Copy every entry word for word. Skip the pictures.
# # # # # # #
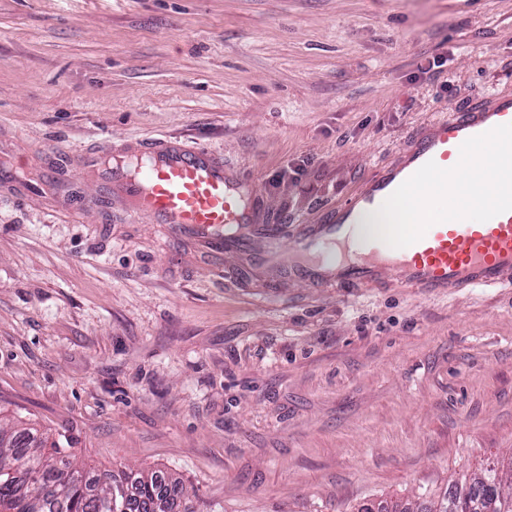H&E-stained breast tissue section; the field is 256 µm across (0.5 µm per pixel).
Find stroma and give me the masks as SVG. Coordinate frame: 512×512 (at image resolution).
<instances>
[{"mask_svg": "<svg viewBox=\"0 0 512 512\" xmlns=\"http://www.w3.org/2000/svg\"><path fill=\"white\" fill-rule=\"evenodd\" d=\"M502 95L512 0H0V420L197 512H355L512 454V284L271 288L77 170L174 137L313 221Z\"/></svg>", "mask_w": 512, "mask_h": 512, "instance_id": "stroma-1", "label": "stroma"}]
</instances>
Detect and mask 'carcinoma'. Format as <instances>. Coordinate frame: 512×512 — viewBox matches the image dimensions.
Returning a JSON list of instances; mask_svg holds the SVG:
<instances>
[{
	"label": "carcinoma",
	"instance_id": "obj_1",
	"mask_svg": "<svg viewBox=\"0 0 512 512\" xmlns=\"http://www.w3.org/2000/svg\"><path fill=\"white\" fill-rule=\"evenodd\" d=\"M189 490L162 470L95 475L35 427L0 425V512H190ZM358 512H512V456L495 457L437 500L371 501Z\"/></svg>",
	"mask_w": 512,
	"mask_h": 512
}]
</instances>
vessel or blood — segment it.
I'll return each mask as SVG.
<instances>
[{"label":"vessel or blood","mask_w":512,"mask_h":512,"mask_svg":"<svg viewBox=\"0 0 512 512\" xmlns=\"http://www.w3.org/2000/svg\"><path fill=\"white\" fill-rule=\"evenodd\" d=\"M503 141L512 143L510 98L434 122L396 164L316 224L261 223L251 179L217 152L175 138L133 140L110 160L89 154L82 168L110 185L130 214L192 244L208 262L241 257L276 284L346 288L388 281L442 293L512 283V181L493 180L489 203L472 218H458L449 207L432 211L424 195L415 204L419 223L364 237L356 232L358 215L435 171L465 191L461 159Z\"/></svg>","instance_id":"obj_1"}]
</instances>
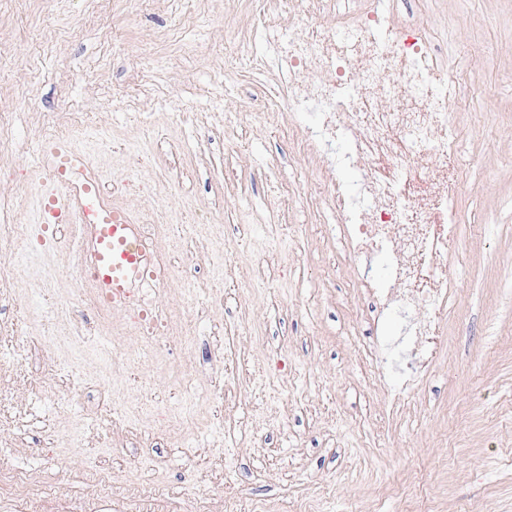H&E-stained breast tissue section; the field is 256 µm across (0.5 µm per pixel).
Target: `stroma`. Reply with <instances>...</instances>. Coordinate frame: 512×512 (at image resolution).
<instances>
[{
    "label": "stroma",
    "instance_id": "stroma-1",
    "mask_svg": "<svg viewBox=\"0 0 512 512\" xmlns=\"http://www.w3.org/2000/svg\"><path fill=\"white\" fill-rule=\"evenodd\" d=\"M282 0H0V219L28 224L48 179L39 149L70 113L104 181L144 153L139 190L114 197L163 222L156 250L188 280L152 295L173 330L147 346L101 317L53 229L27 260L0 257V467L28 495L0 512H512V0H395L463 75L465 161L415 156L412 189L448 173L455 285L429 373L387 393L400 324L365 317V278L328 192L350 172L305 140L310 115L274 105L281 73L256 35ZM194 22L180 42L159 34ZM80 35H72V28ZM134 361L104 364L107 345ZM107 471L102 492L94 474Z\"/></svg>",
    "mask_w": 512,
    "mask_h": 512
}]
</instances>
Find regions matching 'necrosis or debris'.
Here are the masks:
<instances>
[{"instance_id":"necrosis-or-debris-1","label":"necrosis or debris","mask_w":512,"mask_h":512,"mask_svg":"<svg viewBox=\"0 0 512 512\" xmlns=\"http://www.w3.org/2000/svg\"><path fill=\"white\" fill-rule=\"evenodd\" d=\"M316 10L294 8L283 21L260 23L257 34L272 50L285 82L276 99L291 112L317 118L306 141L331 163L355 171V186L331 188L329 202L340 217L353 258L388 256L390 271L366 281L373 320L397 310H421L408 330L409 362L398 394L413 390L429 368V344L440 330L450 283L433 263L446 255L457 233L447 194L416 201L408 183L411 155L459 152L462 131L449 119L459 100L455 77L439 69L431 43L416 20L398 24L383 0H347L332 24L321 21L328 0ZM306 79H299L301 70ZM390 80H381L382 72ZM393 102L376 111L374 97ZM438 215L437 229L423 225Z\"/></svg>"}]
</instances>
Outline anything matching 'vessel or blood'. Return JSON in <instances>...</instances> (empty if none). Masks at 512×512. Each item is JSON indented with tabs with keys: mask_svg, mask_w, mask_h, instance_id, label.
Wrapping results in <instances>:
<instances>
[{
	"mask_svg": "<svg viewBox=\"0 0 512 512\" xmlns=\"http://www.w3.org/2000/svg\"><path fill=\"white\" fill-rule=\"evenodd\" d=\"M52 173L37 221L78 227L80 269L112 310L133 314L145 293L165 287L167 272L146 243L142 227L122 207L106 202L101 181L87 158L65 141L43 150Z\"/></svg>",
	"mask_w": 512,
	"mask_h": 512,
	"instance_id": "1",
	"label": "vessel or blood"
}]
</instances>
# # # # # # #
> Finished answer:
H&E-stained breast tissue section; the field is 256 µm across (0.5 µm per pixel).
Find stroma and give me the masks as SVG. Coordinate frame: 512×512 (at image resolution).
<instances>
[{"mask_svg": "<svg viewBox=\"0 0 512 512\" xmlns=\"http://www.w3.org/2000/svg\"><path fill=\"white\" fill-rule=\"evenodd\" d=\"M502 95L512 0H0V420L197 512H355L512 454V284L271 288L77 170L174 137L313 221Z\"/></svg>", "mask_w": 512, "mask_h": 512, "instance_id": "stroma-1", "label": "stroma"}]
</instances>
Detect and mask 'carcinoma'. Format as <instances>. Coordinate frame: 512×512 — viewBox matches the image dimensions.
Returning a JSON list of instances; mask_svg holds the SVG:
<instances>
[{
	"label": "carcinoma",
	"instance_id": "obj_1",
	"mask_svg": "<svg viewBox=\"0 0 512 512\" xmlns=\"http://www.w3.org/2000/svg\"><path fill=\"white\" fill-rule=\"evenodd\" d=\"M189 490L162 470L95 475L35 427L0 425V512H190ZM358 512H512V456L495 457L437 500L371 501Z\"/></svg>",
	"mask_w": 512,
	"mask_h": 512
}]
</instances>
vessel or blood — segment it.
I'll return each mask as SVG.
<instances>
[{"label":"vessel or blood","mask_w":512,"mask_h":512,"mask_svg":"<svg viewBox=\"0 0 512 512\" xmlns=\"http://www.w3.org/2000/svg\"><path fill=\"white\" fill-rule=\"evenodd\" d=\"M503 141L512 143L510 98L434 122L396 164L316 224L261 223L251 179L217 152L175 138L133 140L110 160L89 154L82 168L110 185L130 214L192 244L208 262L241 257L276 284L346 288L388 281L442 293L512 283V181L493 180L489 203L472 218H458L449 207L432 211L424 195L415 204L419 223L364 237L356 232L358 215L435 171L465 191L461 159Z\"/></svg>","instance_id":"obj_1"}]
</instances>
H&E-stained breast tissue section; the field is 256 µm across (0.5 µm per pixel).
Target: `stroma`. Reply with <instances>...</instances>. Coordinate frame: 512×512 (at image resolution).
<instances>
[{
    "label": "stroma",
    "instance_id": "stroma-1",
    "mask_svg": "<svg viewBox=\"0 0 512 512\" xmlns=\"http://www.w3.org/2000/svg\"><path fill=\"white\" fill-rule=\"evenodd\" d=\"M282 0H0V219L28 224L48 179L39 149L70 113L104 181L144 153L139 190L114 197L163 222L156 250L188 280L152 295L173 330L147 346L101 317L53 229L27 260L0 257V467L28 495L0 512H512V0H395L463 75L465 161L415 156L412 189L448 173L455 285L429 373L387 393L400 324L365 317V278L328 192L350 172L305 140L310 115L274 105L281 73L256 35ZM194 22L180 42L159 34ZM80 35H72V28ZM134 361L104 364L107 345ZM107 471L102 492L94 474Z\"/></svg>",
    "mask_w": 512,
    "mask_h": 512
}]
</instances>
Find regions matching 'necrosis or debris'.
Here are the masks:
<instances>
[{"instance_id":"necrosis-or-debris-1","label":"necrosis or debris","mask_w":512,"mask_h":512,"mask_svg":"<svg viewBox=\"0 0 512 512\" xmlns=\"http://www.w3.org/2000/svg\"><path fill=\"white\" fill-rule=\"evenodd\" d=\"M316 10L294 8L283 21L260 23L257 34L272 50L285 82L276 99L291 112L317 118L306 141L331 163L355 171V186L331 188L329 202L340 217L353 258L388 256L390 271L366 281L373 320L397 310H421L408 330L409 362L398 394L413 390L429 368V344L440 330L450 283L433 263L446 255L457 233L447 194L416 201L408 183L411 155L459 152L462 131L449 119L459 100L455 77L439 69L431 43L416 20L398 24L383 0H347L332 24L321 21L328 0ZM306 79H299L301 70ZM390 80H381L382 72ZM393 102L376 111L374 97ZM438 215L437 229L423 225Z\"/></svg>"}]
</instances>
Outline anything matching 'vessel or blood'. Return JSON in <instances>...</instances> (empty if none). Masks at 512×512. Each item is JSON indented with tabs with keys: mask_svg, mask_w, mask_h, instance_id, label.
Wrapping results in <instances>:
<instances>
[{
	"mask_svg": "<svg viewBox=\"0 0 512 512\" xmlns=\"http://www.w3.org/2000/svg\"><path fill=\"white\" fill-rule=\"evenodd\" d=\"M52 173L37 221L78 227L80 269L112 310L133 314L145 293L165 287L167 272L146 243L142 227L122 207L106 202L101 181L87 158L65 141L43 150Z\"/></svg>",
	"mask_w": 512,
	"mask_h": 512,
	"instance_id": "1",
	"label": "vessel or blood"
}]
</instances>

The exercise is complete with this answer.